> _EXERCISE DATA_:
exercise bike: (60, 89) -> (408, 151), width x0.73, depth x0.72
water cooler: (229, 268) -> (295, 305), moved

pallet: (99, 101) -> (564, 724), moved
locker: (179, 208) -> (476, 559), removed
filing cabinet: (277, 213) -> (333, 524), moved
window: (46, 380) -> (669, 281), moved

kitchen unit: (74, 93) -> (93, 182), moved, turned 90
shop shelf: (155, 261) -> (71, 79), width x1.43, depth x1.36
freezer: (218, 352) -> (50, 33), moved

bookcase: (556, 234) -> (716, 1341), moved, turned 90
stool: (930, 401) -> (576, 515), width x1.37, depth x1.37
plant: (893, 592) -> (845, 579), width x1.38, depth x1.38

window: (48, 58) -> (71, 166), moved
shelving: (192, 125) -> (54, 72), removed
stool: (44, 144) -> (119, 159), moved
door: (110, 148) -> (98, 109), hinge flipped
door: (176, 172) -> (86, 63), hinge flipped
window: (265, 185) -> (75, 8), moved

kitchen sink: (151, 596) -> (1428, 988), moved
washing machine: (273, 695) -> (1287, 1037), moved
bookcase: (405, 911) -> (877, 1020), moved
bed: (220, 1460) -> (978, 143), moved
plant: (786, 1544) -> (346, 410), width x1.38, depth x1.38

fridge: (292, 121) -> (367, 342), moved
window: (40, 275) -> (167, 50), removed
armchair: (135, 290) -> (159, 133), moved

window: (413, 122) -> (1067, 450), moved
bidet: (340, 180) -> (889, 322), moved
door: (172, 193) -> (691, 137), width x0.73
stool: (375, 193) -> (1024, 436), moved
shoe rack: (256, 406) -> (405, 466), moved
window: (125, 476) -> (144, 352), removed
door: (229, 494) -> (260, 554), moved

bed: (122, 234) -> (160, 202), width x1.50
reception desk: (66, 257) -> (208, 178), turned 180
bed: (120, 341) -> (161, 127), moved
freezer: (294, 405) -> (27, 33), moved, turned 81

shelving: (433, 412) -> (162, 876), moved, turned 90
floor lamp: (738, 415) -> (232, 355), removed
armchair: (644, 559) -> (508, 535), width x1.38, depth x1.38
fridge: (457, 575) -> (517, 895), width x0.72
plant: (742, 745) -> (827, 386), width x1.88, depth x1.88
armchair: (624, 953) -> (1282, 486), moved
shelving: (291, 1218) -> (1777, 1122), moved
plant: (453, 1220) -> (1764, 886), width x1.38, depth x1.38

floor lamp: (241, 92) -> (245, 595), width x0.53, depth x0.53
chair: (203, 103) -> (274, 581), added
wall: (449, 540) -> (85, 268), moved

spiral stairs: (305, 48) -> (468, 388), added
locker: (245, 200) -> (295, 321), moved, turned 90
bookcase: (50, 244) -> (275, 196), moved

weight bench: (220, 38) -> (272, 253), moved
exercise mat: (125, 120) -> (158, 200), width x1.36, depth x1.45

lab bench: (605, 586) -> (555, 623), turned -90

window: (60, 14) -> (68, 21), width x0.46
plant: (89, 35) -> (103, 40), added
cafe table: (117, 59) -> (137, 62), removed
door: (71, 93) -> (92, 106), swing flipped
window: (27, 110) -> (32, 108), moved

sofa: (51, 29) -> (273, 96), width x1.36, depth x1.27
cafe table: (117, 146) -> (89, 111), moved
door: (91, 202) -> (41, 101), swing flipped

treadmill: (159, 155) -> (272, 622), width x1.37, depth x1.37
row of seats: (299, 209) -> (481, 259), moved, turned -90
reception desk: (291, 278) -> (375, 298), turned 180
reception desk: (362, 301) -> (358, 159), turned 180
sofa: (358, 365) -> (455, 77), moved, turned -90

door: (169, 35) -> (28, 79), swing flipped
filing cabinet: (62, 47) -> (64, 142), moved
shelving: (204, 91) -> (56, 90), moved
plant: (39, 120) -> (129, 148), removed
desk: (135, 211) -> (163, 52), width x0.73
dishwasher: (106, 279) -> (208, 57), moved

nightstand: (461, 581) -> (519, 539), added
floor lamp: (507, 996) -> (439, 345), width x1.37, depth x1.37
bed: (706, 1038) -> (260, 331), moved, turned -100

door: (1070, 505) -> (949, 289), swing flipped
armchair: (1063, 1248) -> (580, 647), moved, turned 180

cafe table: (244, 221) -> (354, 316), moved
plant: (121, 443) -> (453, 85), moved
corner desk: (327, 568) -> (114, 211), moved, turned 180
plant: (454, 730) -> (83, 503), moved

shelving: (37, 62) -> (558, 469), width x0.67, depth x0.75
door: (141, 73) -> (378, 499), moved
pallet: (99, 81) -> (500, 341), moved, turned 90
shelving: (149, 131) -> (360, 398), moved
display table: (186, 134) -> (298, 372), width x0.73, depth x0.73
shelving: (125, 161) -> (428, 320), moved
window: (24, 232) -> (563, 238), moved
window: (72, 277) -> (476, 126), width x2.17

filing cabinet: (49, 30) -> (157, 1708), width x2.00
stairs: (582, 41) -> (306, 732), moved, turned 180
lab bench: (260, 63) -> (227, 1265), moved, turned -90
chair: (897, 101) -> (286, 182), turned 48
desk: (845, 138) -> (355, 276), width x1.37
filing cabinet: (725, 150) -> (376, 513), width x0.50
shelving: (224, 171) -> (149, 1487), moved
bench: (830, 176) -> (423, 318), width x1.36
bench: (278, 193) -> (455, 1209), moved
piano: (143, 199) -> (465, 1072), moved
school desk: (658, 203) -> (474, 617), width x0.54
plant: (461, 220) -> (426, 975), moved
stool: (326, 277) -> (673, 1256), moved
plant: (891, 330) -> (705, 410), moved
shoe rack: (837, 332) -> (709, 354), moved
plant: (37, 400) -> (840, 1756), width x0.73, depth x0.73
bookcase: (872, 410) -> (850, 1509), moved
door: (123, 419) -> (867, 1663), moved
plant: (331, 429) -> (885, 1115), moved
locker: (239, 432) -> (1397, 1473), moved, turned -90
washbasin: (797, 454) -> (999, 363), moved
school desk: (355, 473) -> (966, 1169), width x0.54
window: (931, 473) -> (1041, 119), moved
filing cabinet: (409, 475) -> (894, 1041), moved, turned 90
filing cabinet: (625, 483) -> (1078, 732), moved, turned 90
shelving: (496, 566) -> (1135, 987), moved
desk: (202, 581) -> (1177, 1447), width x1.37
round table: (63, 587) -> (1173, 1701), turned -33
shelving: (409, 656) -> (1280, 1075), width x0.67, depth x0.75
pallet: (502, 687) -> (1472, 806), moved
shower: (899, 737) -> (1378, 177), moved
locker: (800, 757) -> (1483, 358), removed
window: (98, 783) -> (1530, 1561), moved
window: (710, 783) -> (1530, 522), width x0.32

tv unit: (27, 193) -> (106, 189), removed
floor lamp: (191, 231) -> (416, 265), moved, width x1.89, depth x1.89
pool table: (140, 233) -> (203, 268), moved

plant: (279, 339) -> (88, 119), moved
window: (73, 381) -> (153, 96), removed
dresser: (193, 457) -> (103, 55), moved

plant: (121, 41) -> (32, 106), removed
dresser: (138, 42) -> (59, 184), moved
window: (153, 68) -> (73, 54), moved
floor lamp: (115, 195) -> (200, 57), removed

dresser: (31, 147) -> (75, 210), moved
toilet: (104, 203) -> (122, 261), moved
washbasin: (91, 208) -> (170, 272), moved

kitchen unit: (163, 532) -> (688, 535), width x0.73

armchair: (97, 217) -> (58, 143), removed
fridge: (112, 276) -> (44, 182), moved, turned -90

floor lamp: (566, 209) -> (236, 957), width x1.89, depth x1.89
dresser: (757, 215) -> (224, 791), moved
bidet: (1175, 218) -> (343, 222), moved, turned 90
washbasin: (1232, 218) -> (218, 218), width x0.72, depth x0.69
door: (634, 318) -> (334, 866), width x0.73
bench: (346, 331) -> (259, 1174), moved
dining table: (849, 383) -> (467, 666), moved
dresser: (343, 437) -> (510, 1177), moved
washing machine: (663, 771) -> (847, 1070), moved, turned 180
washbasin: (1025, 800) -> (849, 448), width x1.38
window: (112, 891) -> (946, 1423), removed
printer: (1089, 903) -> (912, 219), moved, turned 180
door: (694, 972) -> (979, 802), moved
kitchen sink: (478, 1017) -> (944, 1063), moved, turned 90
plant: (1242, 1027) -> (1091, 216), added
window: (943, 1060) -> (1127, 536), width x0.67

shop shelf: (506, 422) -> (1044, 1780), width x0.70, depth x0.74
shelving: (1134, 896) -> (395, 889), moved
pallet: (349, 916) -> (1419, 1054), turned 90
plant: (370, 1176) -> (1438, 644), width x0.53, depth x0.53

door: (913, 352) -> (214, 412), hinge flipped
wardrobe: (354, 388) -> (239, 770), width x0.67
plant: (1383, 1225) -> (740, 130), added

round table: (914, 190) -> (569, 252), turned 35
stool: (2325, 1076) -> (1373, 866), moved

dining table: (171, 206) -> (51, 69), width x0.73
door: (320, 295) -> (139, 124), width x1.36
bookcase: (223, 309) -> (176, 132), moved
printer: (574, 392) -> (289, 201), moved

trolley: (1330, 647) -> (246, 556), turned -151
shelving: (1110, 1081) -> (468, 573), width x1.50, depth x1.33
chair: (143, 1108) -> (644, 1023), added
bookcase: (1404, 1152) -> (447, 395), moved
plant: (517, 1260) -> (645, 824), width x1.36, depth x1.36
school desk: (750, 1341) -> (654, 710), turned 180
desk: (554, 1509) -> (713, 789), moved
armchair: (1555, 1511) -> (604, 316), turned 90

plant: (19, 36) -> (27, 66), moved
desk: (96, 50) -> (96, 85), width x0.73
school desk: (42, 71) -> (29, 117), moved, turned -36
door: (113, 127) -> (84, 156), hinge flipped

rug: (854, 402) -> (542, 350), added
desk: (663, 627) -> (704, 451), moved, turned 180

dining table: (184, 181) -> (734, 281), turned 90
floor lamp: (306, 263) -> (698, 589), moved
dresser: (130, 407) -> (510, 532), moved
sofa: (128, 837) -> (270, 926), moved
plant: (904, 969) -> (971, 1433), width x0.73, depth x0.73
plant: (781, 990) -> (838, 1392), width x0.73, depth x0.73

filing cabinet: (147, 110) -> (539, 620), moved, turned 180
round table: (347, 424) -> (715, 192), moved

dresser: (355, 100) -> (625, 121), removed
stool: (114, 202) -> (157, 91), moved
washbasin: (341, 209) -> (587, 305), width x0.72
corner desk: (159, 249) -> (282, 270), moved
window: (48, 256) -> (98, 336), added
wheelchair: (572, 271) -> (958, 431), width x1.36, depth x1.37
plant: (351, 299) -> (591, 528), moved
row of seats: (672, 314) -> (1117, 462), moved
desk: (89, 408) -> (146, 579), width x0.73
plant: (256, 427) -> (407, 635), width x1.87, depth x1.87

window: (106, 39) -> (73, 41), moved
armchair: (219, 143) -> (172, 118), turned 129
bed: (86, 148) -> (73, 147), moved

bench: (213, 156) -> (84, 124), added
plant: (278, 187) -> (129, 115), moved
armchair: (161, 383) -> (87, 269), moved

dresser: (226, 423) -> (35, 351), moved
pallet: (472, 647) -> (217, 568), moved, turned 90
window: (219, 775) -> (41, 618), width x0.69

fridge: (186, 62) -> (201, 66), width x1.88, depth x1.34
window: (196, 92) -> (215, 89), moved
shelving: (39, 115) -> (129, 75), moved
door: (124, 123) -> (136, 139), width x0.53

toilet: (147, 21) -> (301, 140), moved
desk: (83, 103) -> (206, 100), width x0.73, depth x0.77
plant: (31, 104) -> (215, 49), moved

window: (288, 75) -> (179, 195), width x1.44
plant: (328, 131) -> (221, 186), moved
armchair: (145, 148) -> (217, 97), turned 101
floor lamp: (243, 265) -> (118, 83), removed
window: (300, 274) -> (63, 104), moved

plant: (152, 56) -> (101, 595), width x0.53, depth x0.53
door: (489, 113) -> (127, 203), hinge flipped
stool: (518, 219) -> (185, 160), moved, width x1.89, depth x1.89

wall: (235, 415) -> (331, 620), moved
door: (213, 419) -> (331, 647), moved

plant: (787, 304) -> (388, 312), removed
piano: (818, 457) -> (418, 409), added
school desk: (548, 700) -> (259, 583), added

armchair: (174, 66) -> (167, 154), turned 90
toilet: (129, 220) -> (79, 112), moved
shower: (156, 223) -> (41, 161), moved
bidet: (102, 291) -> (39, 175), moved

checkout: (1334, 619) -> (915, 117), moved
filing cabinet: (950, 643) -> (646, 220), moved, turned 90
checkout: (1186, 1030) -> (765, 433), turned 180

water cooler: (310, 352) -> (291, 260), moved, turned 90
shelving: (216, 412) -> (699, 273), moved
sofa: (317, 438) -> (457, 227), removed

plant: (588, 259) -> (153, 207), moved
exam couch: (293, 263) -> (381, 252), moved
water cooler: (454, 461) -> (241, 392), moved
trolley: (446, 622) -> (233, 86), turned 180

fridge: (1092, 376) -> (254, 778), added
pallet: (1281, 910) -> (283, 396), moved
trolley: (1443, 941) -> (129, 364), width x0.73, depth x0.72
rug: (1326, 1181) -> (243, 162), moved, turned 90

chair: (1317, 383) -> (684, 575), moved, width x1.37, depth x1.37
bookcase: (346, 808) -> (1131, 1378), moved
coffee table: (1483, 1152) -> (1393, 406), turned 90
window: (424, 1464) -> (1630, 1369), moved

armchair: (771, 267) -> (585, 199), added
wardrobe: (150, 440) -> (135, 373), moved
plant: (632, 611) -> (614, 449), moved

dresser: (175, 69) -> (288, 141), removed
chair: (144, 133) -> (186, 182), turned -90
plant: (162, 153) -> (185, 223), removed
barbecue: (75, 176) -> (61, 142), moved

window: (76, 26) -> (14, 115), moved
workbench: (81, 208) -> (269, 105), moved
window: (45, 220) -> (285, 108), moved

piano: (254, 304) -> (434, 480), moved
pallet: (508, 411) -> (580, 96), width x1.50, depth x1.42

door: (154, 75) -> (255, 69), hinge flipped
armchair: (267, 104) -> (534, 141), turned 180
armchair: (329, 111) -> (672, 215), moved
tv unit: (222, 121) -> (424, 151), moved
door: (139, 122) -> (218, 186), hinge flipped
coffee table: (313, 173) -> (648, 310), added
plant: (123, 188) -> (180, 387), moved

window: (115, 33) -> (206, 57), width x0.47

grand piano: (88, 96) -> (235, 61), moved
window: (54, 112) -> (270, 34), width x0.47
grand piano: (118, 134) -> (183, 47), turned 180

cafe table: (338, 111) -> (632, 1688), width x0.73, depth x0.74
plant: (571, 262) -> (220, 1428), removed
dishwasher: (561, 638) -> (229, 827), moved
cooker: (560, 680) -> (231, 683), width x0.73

> _WHAT YOU WILL DO_: Give again, word for word, every line of the listing above from the one with "shower: (899, 737) -> (1378, 177), moved" to the one with "printer: (1089, 903)", both inclusive, and nothing beyond them.

> _RESULT FOR THIS EXERCISE_:
shower: (899, 737) -> (1378, 177), moved
locker: (800, 757) -> (1483, 358), removed
window: (98, 783) -> (1530, 1561), moved
window: (710, 783) -> (1530, 522), width x0.32

tv unit: (27, 193) -> (106, 189), removed
floor lamp: (191, 231) -> (416, 265), moved, width x1.89, depth x1.89
pool table: (140, 233) -> (203, 268), moved

plant: (279, 339) -> (88, 119), moved
window: (73, 381) -> (153, 96), removed
dresser: (193, 457) -> (103, 55), moved

plant: (121, 41) -> (32, 106), removed
dresser: (138, 42) -> (59, 184), moved
window: (153, 68) -> (73, 54), moved
floor lamp: (115, 195) -> (200, 57), removed

dresser: (31, 147) -> (75, 210), moved
toilet: (104, 203) -> (122, 261), moved
washbasin: (91, 208) -> (170, 272), moved

kitchen unit: (163, 532) -> (688, 535), width x0.73

armchair: (97, 217) -> (58, 143), removed
fridge: (112, 276) -> (44, 182), moved, turned -90

floor lamp: (566, 209) -> (236, 957), width x1.89, depth x1.89
dresser: (757, 215) -> (224, 791), moved
bidet: (1175, 218) -> (343, 222), moved, turned 90
washbasin: (1232, 218) -> (218, 218), width x0.72, depth x0.69
door: (634, 318) -> (334, 866), width x0.73
bench: (346, 331) -> (259, 1174), moved
dining table: (849, 383) -> (467, 666), moved
dresser: (343, 437) -> (510, 1177), moved
washing machine: (663, 771) -> (847, 1070), moved, turned 180
washbasin: (1025, 800) -> (849, 448), width x1.38
window: (112, 891) -> (946, 1423), removed
printer: (1089, 903) -> (912, 219), moved, turned 180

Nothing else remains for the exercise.